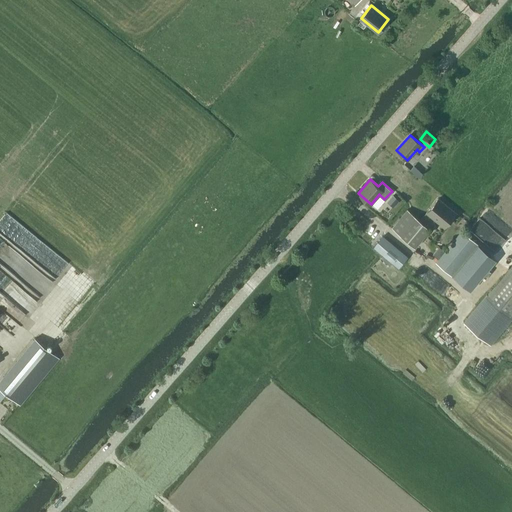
[(393,195),(389,200),(395,205),(399,201),(393,195)]
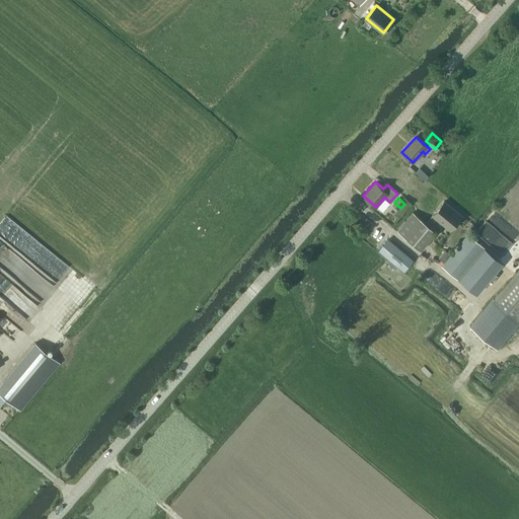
[(451,230),(462,216),(445,201),(433,215),(451,230)]
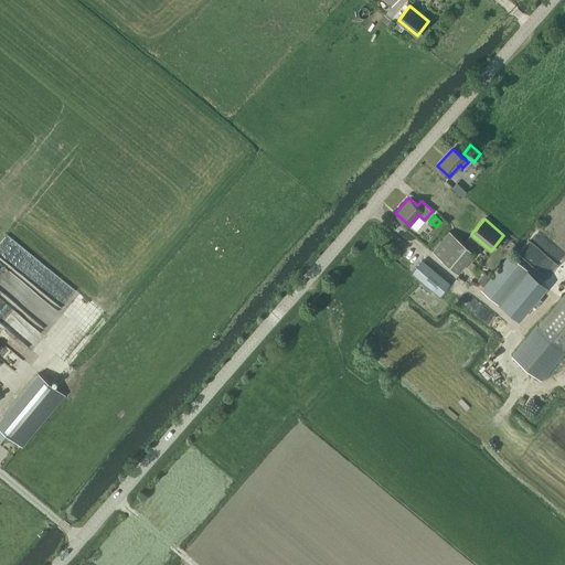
[(449,231),(432,251),(458,273),(476,253),(449,231)]
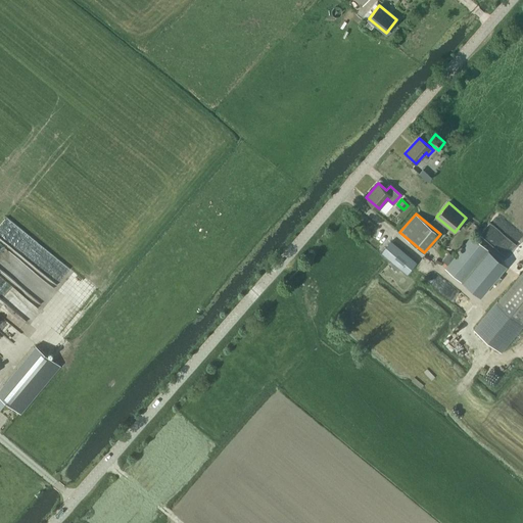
[(503,262),(472,235),(454,256),(448,252),(442,259),(447,265),(445,268),(476,293),(503,262)]
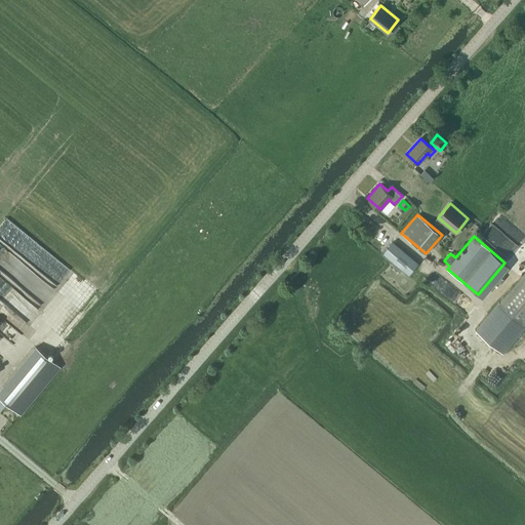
[(408,271),(416,261),(394,241),(386,250),(408,271)]
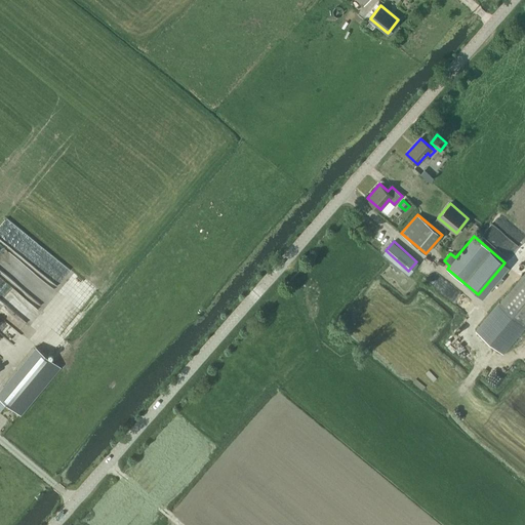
[(499,301),(476,329),(502,352),(522,329),(524,325),(524,271),(499,301)]
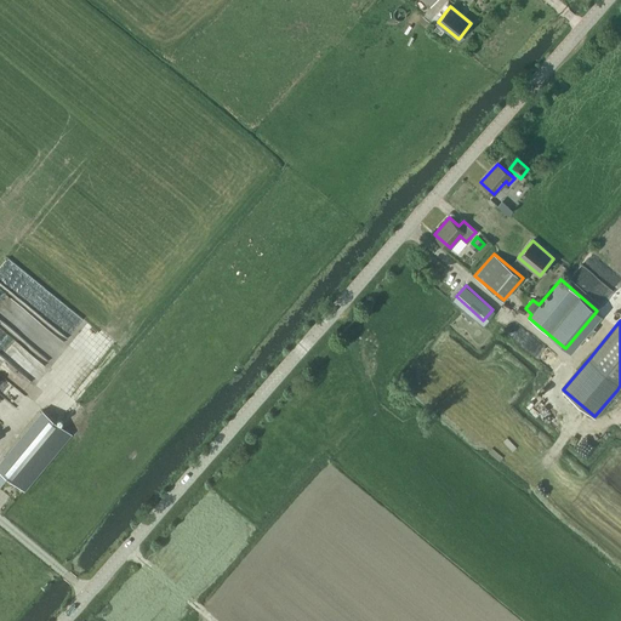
[(6,454),(0,461),(0,468),(10,477),(26,489),(72,433),(62,426),(60,423),(43,410),(6,454)]
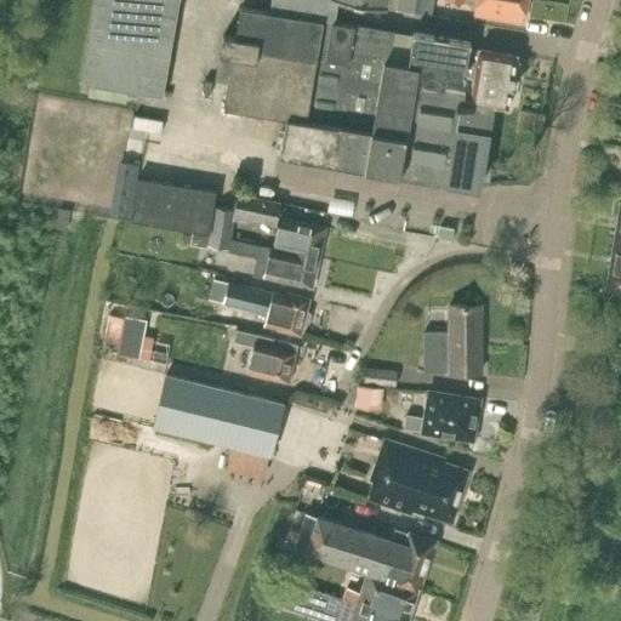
[(95,0),(81,83),(138,92),(163,97),(178,0),(95,0)]
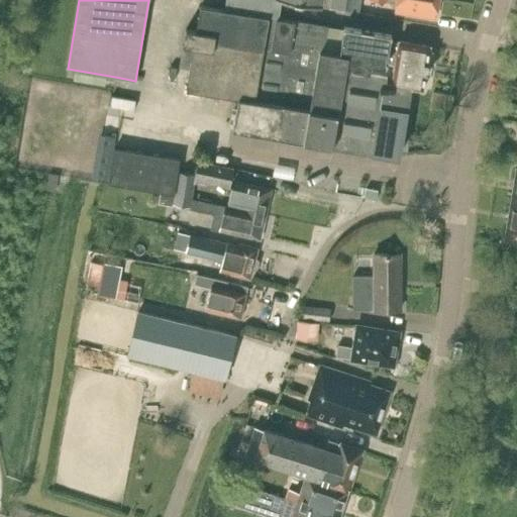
[(225,0),(224,9),(278,18),(280,9),(281,0),(279,0),(225,0)]
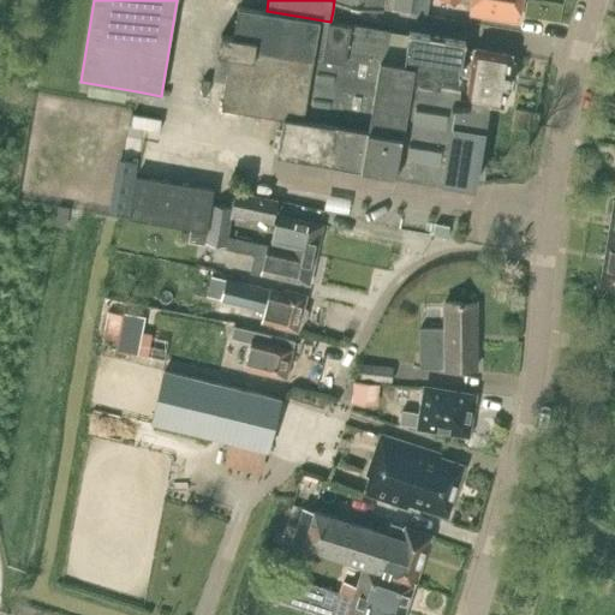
[(394,0),(393,11),(410,13),(411,0),(394,0)]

****************

▶ **TASK REQUIREMENTS**
Please return the lines above exactly, with the pictures omitted.

▶ **SOLUTION TO THE PROBLEM**
[(393,195),(389,200),(395,205),(399,201),(393,195)]
[(451,230),(462,216),(445,201),(433,215),(451,230)]
[(449,231),(432,251),(458,273),(476,253),(449,231)]
[(503,262),(472,235),(454,256),(448,252),(442,259),(447,265),(445,268),(476,293),(503,262)]
[(408,271),(416,261),(394,241),(386,250),(408,271)]
[(499,301),(476,329),(502,352),(522,329),(524,325),(524,271),(499,301)]
[(6,454),(0,461),(0,468),(10,477),(26,489),(72,433),(62,426),(60,423),(43,410),(6,454)]
[(95,0),(81,83),(138,92),(163,97),(178,0),(95,0)]
[(225,0),(224,9),(278,18),(280,9),(281,0),(279,0),(225,0)]
[(394,0),(393,11),(410,13),(411,0),(394,0)]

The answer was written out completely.